INSTRUCTIONS FOR THE TASK. There is one span to output from the data below: the lines starting at the line with "white bell: 5 -> 4" and ending at the line with "red mushroom: 0 -> 2". Output it exactly, ends included, nothing more.

Source data.
·····

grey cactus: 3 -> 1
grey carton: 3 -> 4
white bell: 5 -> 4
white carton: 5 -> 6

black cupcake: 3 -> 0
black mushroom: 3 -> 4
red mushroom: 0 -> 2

·····

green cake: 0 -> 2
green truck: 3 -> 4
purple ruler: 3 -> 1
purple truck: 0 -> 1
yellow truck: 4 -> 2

·····

EXPECTED ANSWER.
white bell: 5 -> 4
white carton: 5 -> 6

black cupcake: 3 -> 0
black mushroom: 3 -> 4
red mushroom: 0 -> 2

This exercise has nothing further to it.